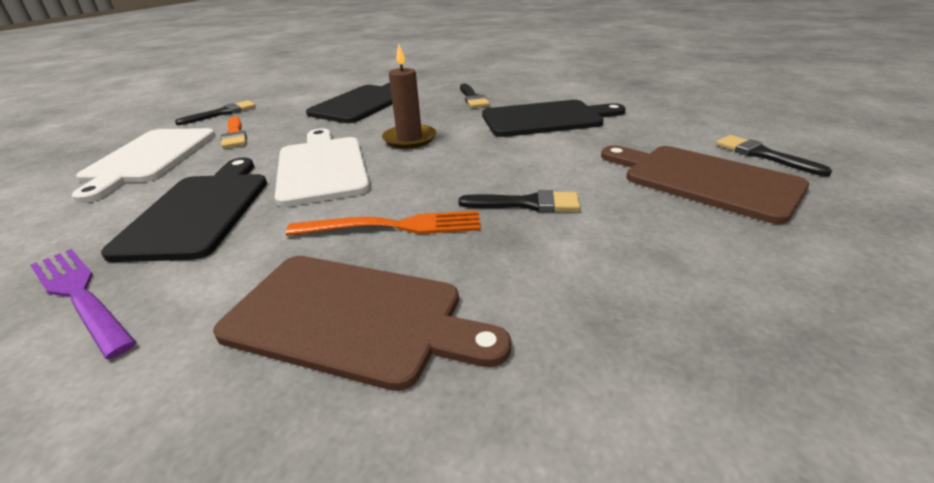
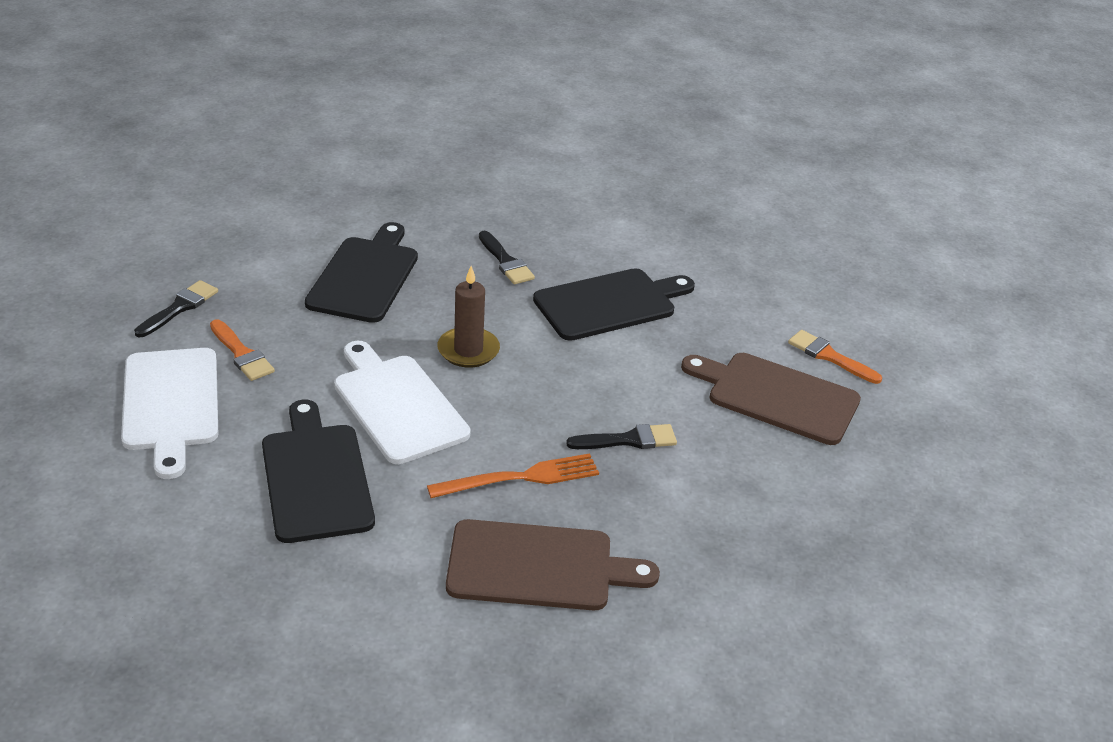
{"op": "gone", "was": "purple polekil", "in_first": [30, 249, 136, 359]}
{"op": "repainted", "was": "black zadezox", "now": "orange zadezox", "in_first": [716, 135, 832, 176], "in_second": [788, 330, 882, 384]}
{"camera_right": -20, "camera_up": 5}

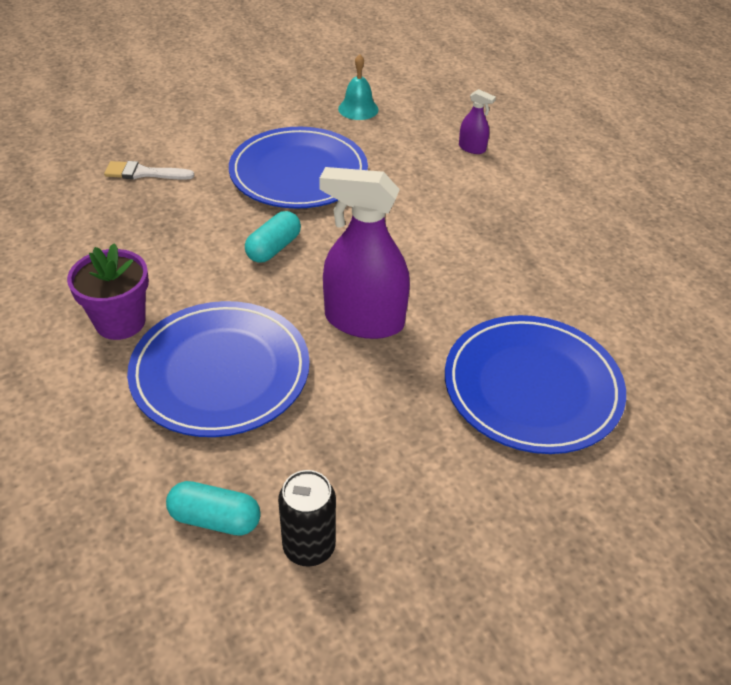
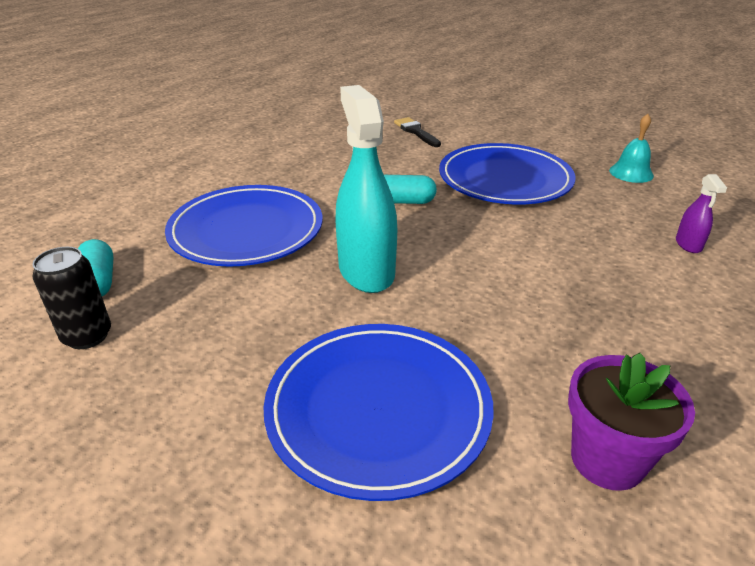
{"op": "shifted", "was": "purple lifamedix", "in_first": [67, 243, 149, 340], "in_second": [568, 353, 695, 491]}
{"op": "repainted", "was": "white zadezox", "now": "black zadezox", "in_first": [104, 161, 194, 180], "in_second": [394, 117, 441, 147]}
{"op": "repainted", "was": "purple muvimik", "now": "turquoise muvimik", "in_first": [319, 167, 410, 339], "in_second": [336, 85, 397, 293]}
{"camera_right": 60, "camera_up": -10}

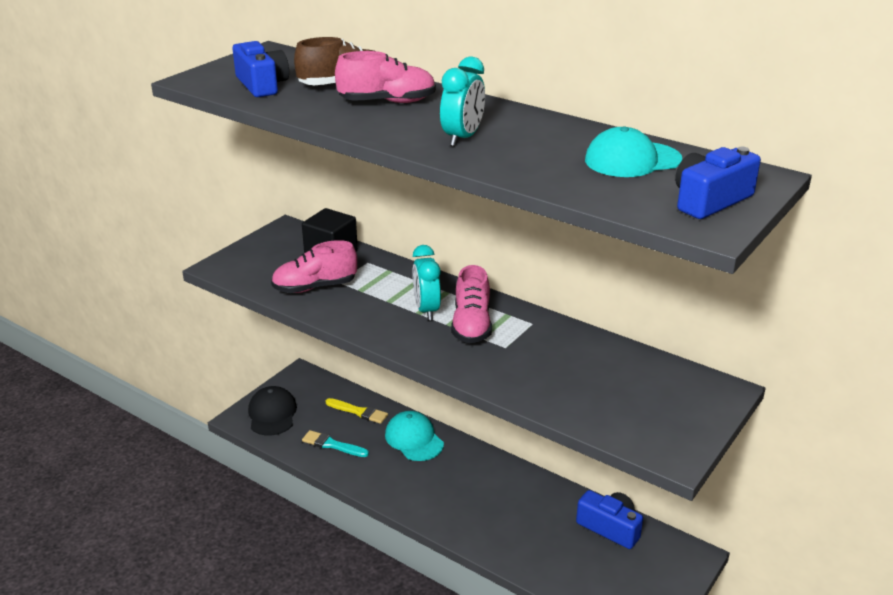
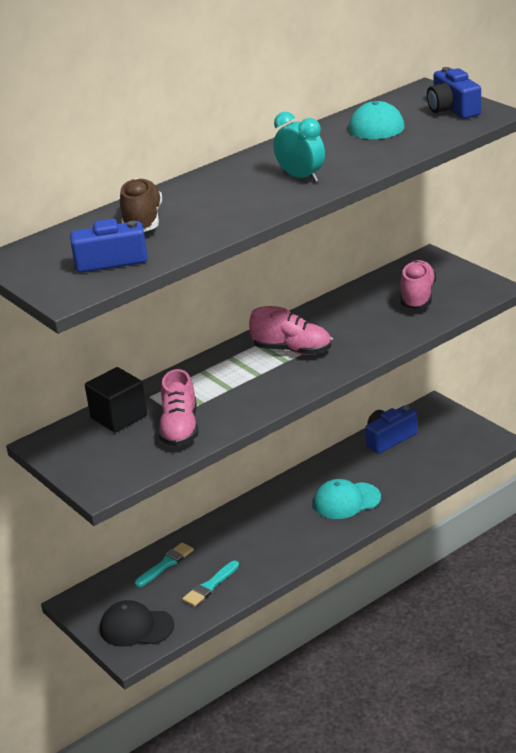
{"op": "repainted", "was": "yellow zadezox", "now": "turquoise zadezox", "in_first": [326, 398, 388, 424], "in_second": [135, 542, 194, 587]}
{"op": "shifted", "was": "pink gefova", "in_first": [335, 51, 436, 103], "in_second": [401, 260, 436, 309]}
{"op": "shifted", "was": "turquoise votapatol", "in_first": [385, 411, 444, 461], "in_second": [313, 479, 381, 519]}
{"op": "gone", "was": "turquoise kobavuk", "in_first": [412, 245, 441, 320]}
{"camera_right": -70, "camera_up": 0}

━━━━━━

Lines containing the word "gone" are to be tallied across the entries above; give only the resulting count.

2